Records shown =>

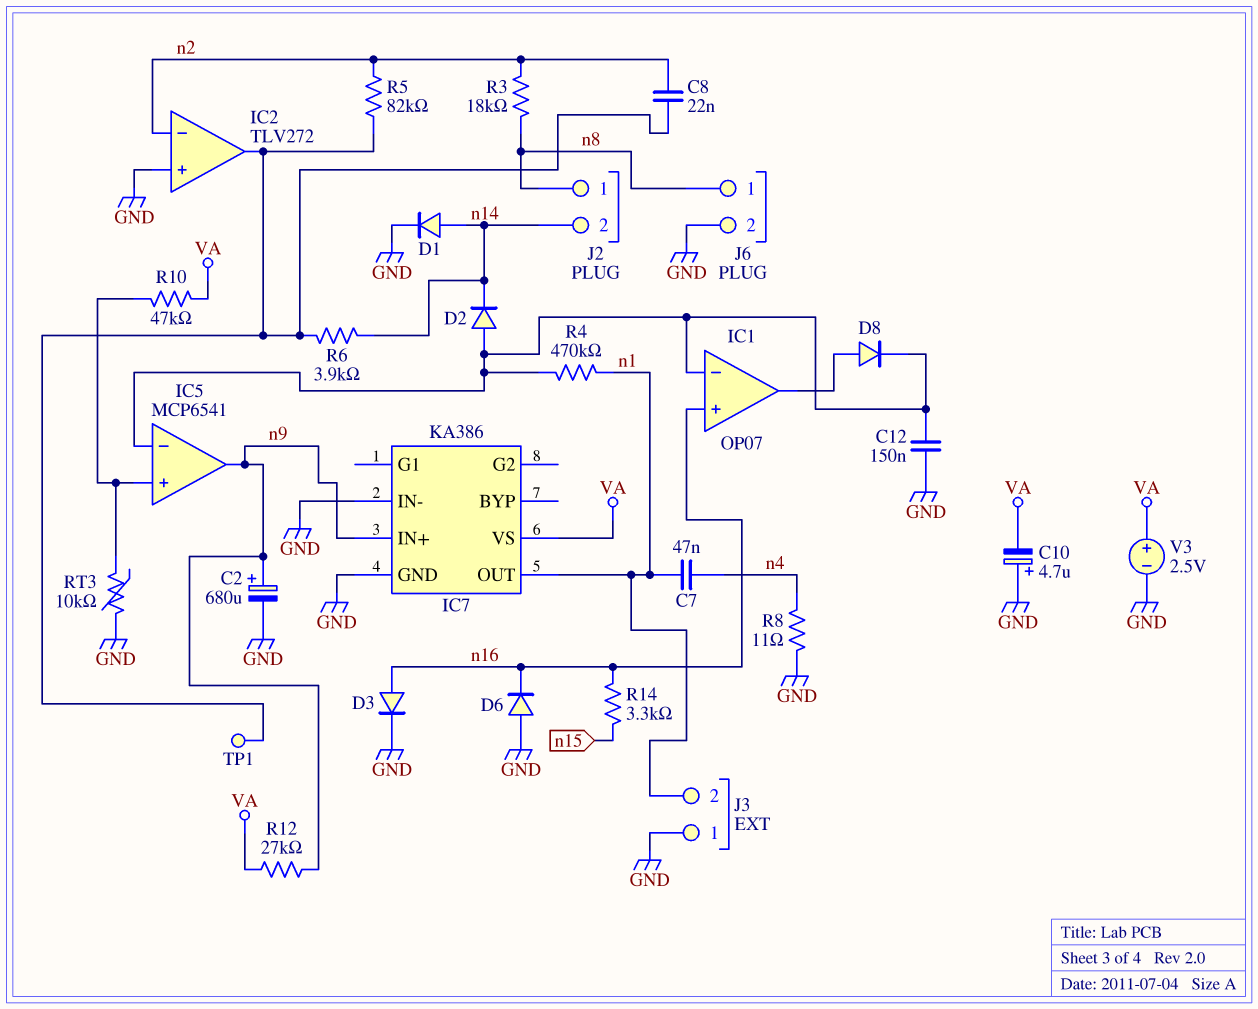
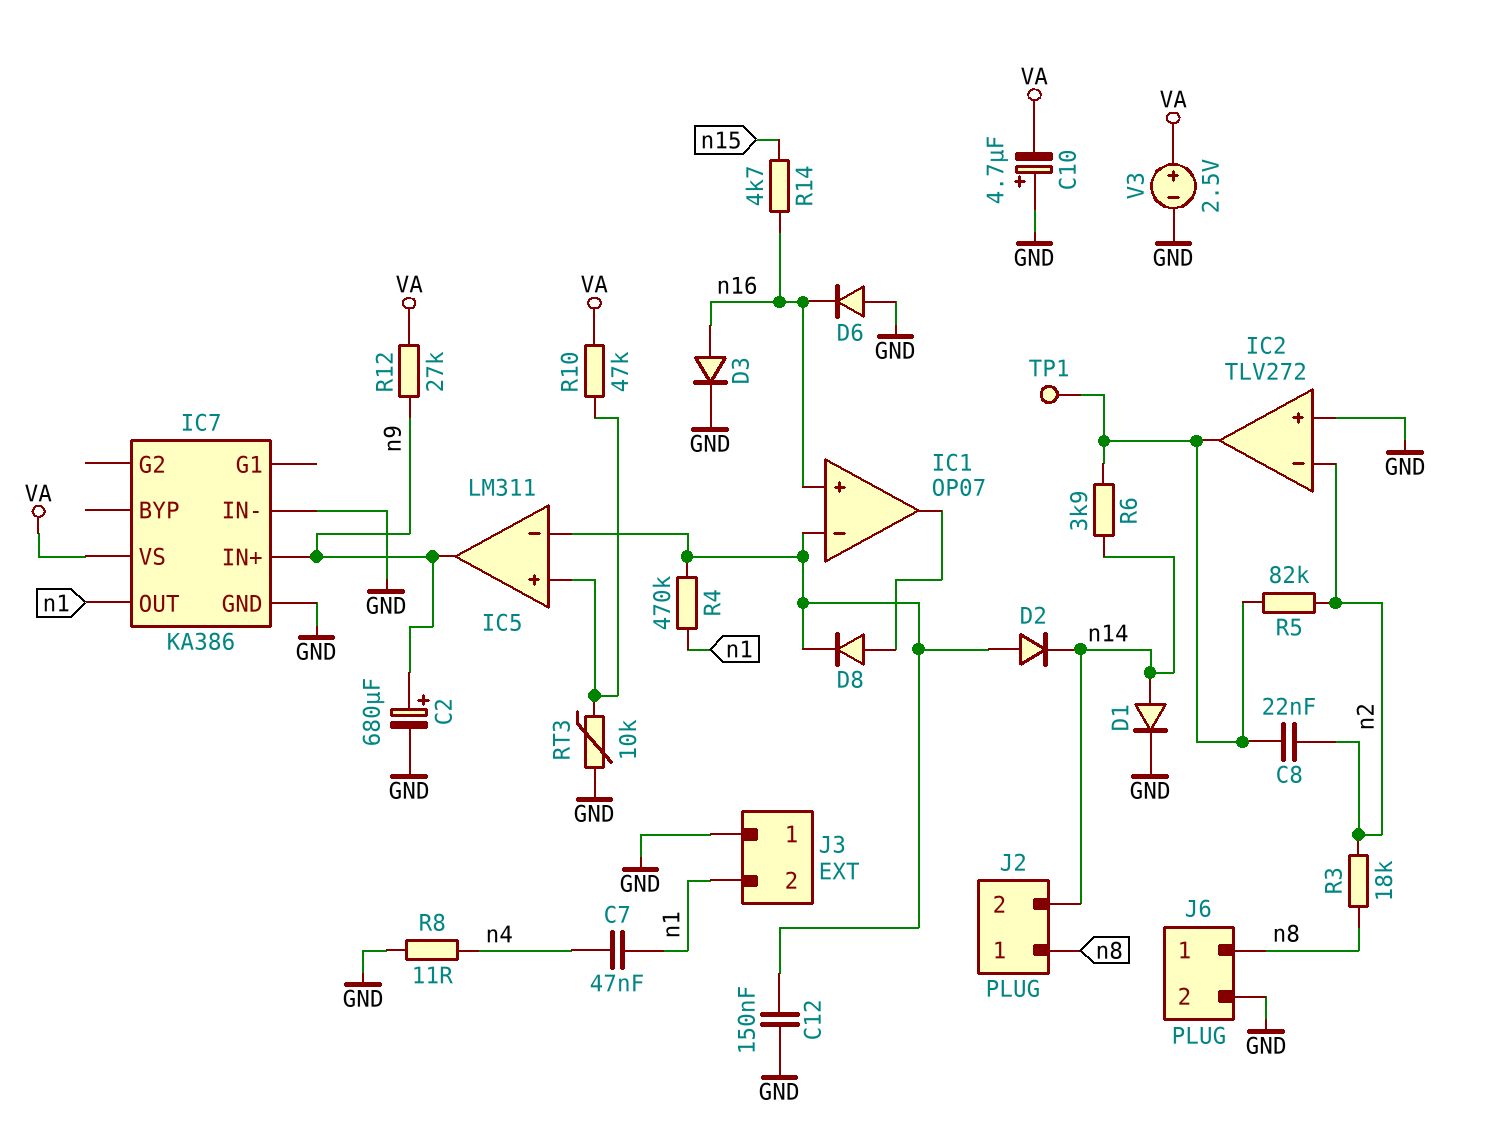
IC5: MCP6541 -> LM311
R14: 3.3k (n15, n16) -> 4.7k (n15, n16)

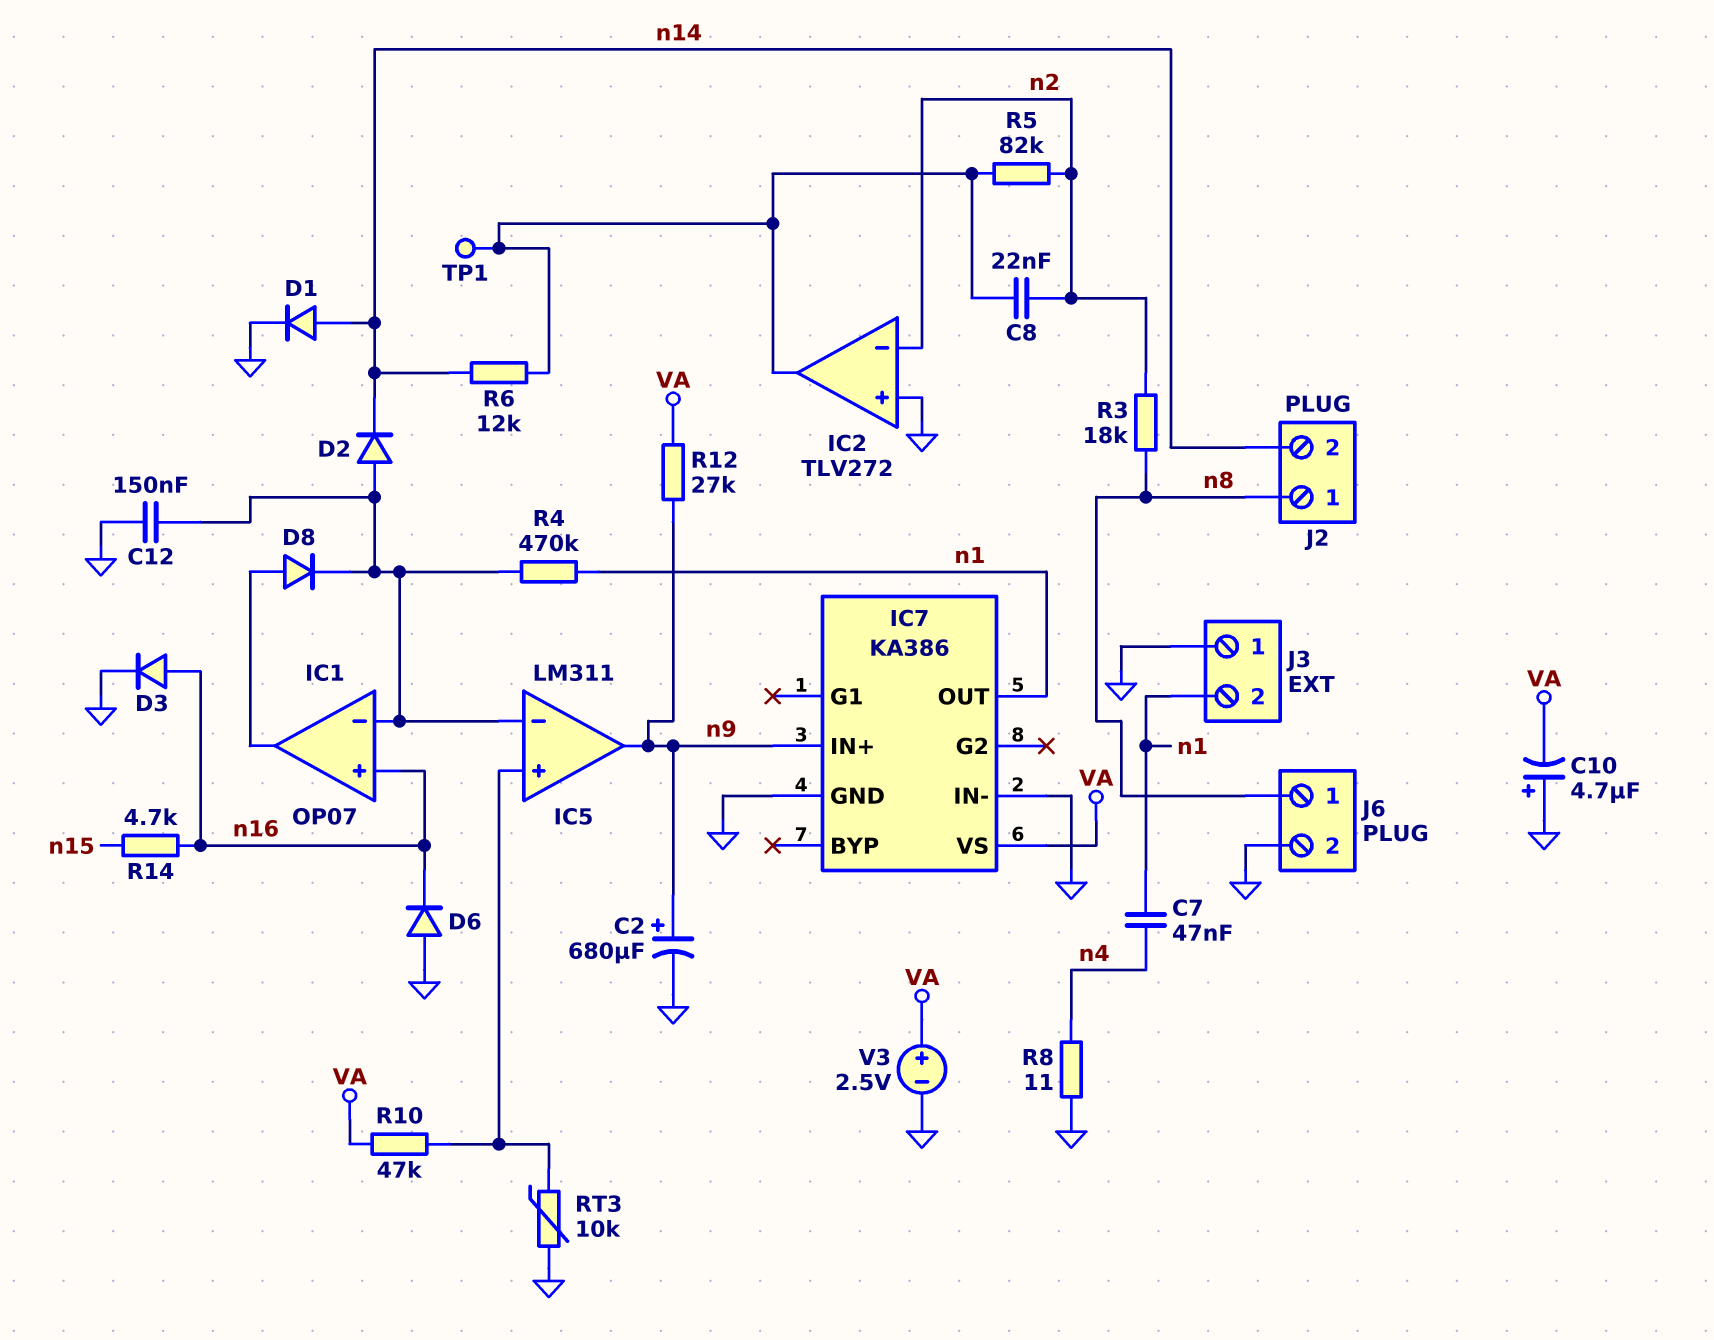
R6: 3.9k (IC2/out, n14) -> 12k (IC2/out, n14)

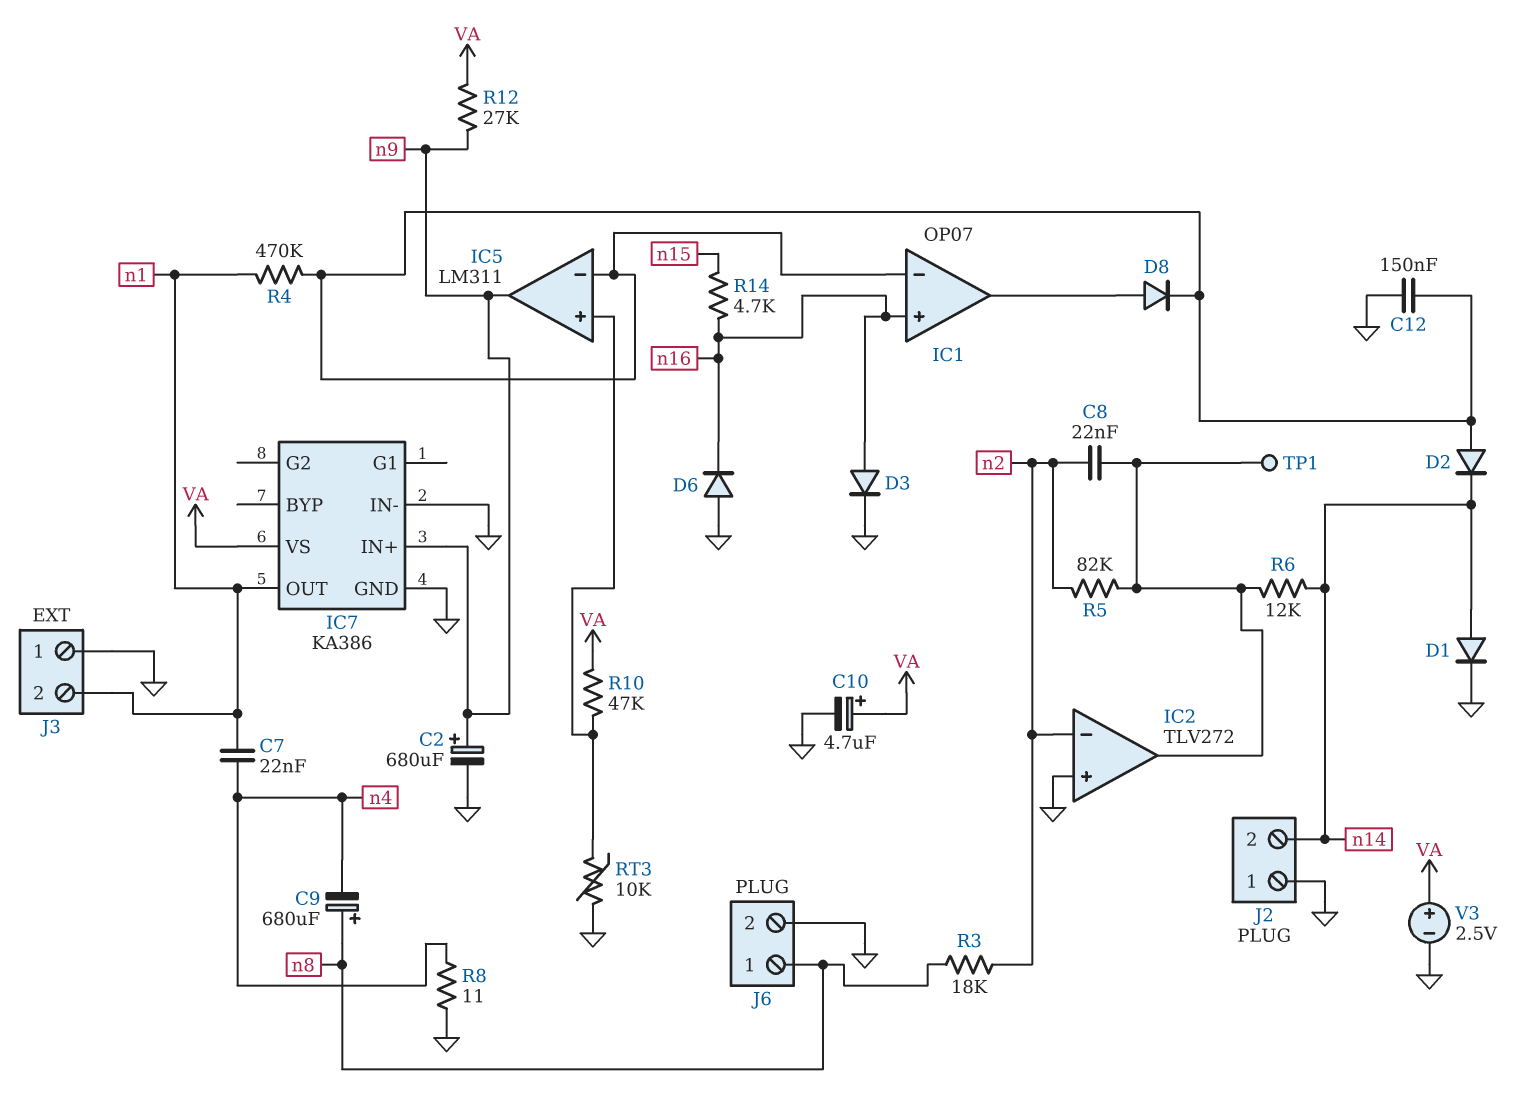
C7: 47nF (n1, n4) -> 22nF (n1, n4)
C9: none -> 680uF (plus n8, minus n4)
C10: 4.7uF (plus GND, minus VA) -> 4.7uF (plus VA, minus GND)
J2 pin 1: n8 -> GND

Brief => The expected output is the run of lines from the one holding "C7: 47nF (n1, n4) -> 22nF (n1, n4)" to the last line of the entries above, each reproduced character for character.

Your solution =>
C7: 47nF (n1, n4) -> 22nF (n1, n4)
C9: none -> 680uF (plus n8, minus n4)
C10: 4.7uF (plus GND, minus VA) -> 4.7uF (plus VA, minus GND)
J2 pin 1: n8 -> GND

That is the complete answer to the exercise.